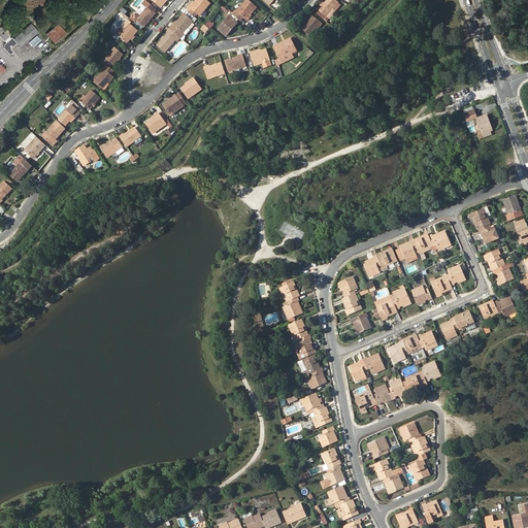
[(190,5),(188,8),(193,13),(196,10),(201,14),(210,3),(207,0),(197,0),(195,2),(192,6),(190,5)]
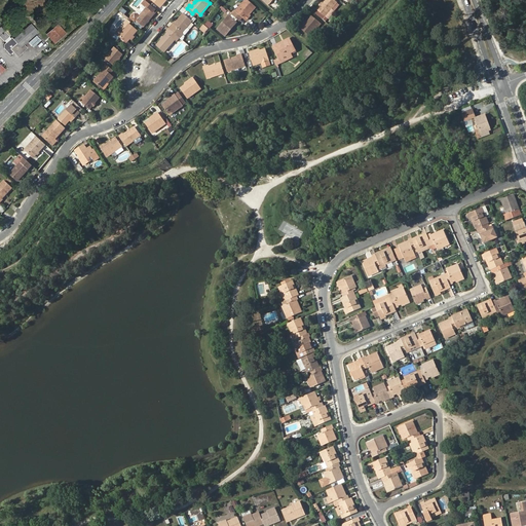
[(232,13),(239,21),(242,16),(245,19),(249,13),(250,14),(256,6),(249,0),(245,0),(237,10),(235,9),(232,13)]
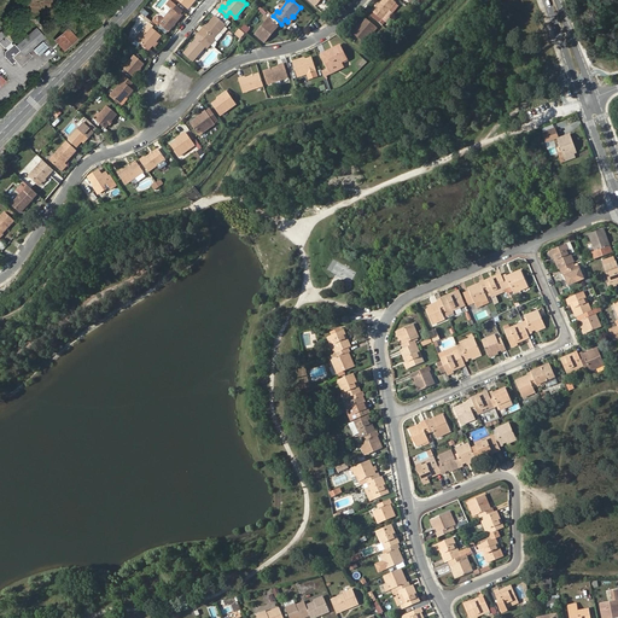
[(391,11),(396,4),(391,0),(380,0),(373,10),(384,19),(386,16),(390,18),(394,13),(391,11)]
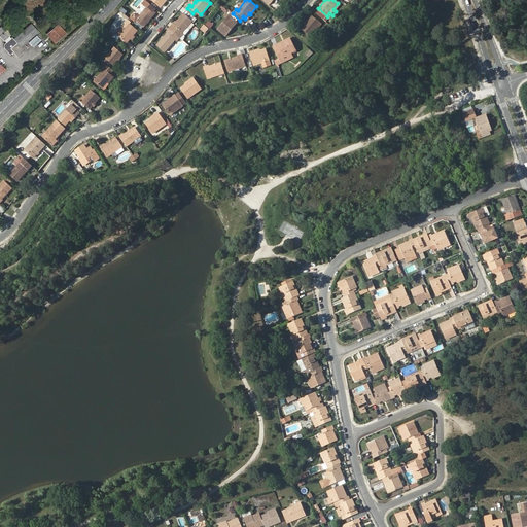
[(135,22),(137,20),(144,26),(157,10),(147,1),(144,4),(147,7),(140,15),(139,14),(134,14),(132,19),(135,22)]
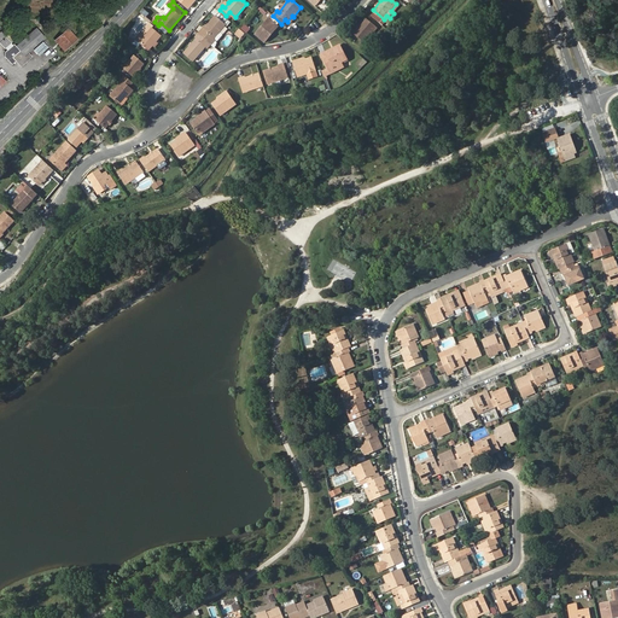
[(203,28),(199,33),(211,44),(216,39),(217,41),(220,41),(225,35),(225,34),(221,30),(226,24),(216,16),(210,22),(204,29),(203,28)]
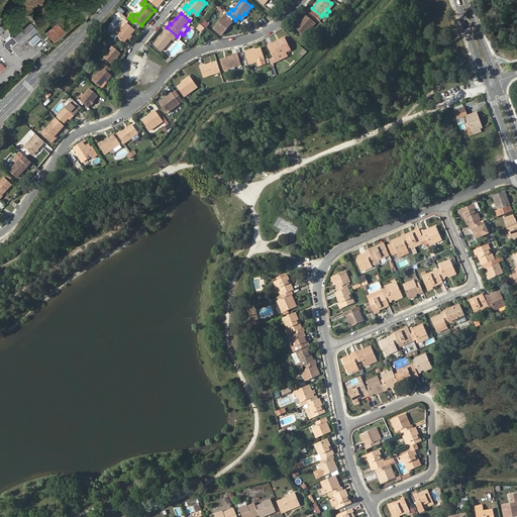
[(226,27),(232,19),(225,14),(215,28),(222,34),(228,28),(226,27)]
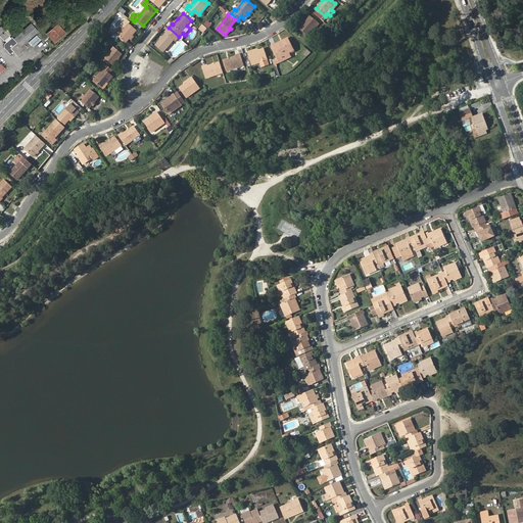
[(304,24),(300,29),(310,36),(320,24),(310,15),(303,22),(304,24)]
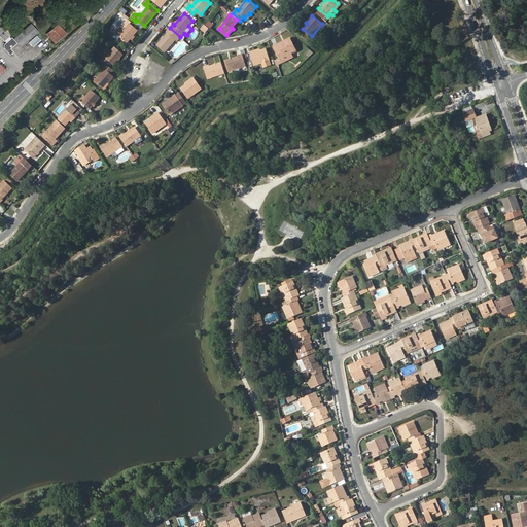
[(129,20),(121,28),(125,30),(130,24),(131,22),(129,20)]
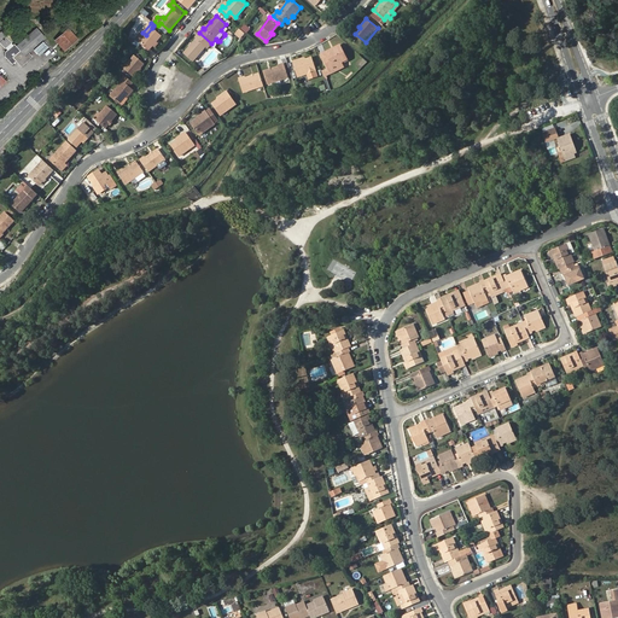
[(244,24),(239,29),(245,34),(250,29),(244,24)]
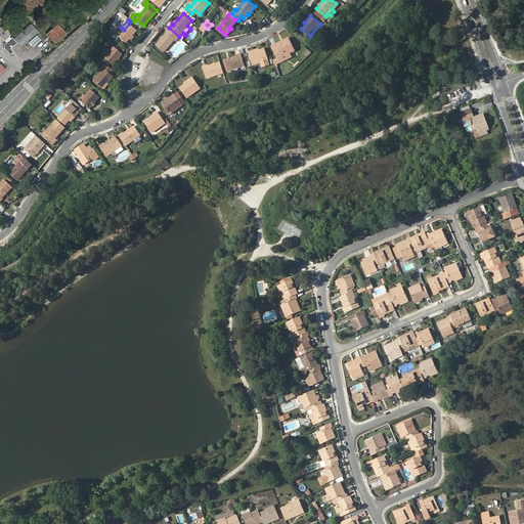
[(117,34),(119,36),(127,42),(137,30),(129,24),(124,30),(121,28),(117,34)]
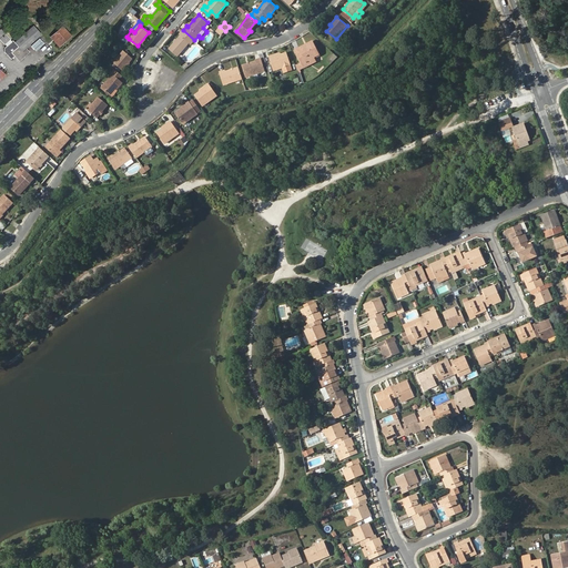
[(20,62),(30,53),(27,49),(41,34),(33,27),(16,43),(14,41),(6,49),(6,53),(12,61),(16,58),(20,62)]
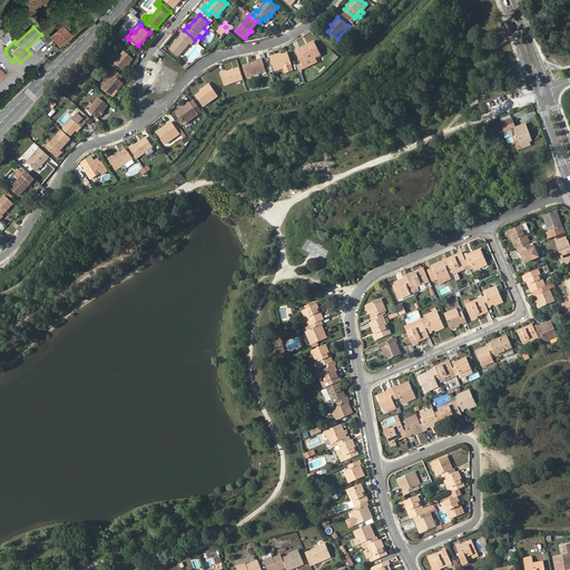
[(70,35),(62,27),(53,35),(58,38),(55,41),(60,47),(67,40),(66,39),(70,35)]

### TO-DO ITEM:
If a record contains a picture, leave the picture out and return everything else exactly.

### YOUR SOLUTION:
[(190,5),(188,8),(193,13),(196,10),(201,14),(210,3),(207,0),(197,0),(195,2),(192,6),(190,5)]
[(232,13),(239,21),(242,16),(245,19),(249,13),(250,14),(256,6),(249,0),(245,0),(237,10),(235,9),(232,13)]
[(391,11),(396,4),(391,0),(380,0),(373,10),(384,19),(386,16),(390,18),(394,13),(391,11)]
[(135,22),(137,20),(144,26),(157,10),(147,1),(144,4),(147,7),(140,15),(139,14),(134,14),(132,19),(135,22)]
[(203,28),(199,33),(211,44),(216,39),(217,41),(220,41),(225,35),(225,34),(221,30),(226,24),(216,16),(210,22),(204,29),(203,28)]
[(226,27),(232,19),(225,14),(215,28),(222,34),(228,28),(226,27)]
[(304,24),(300,29),(310,36),(320,24),(310,15),(303,22),(304,24)]
[(129,20),(121,28),(125,30),(130,24),(131,22),(129,20)]
[(244,24),(239,29),(245,34),(250,29),(244,24)]
[(117,34),(119,36),(127,42),(137,30),(129,24),(124,30),(121,28),(117,34)]
[(20,62),(30,53),(27,49),(41,34),(33,27),(16,43),(14,41),(6,49),(6,53),(12,61),(16,58),(20,62)]
[(70,35),(62,27),(53,35),(58,38),(55,41),(60,47),(67,40),(66,39),(70,35)]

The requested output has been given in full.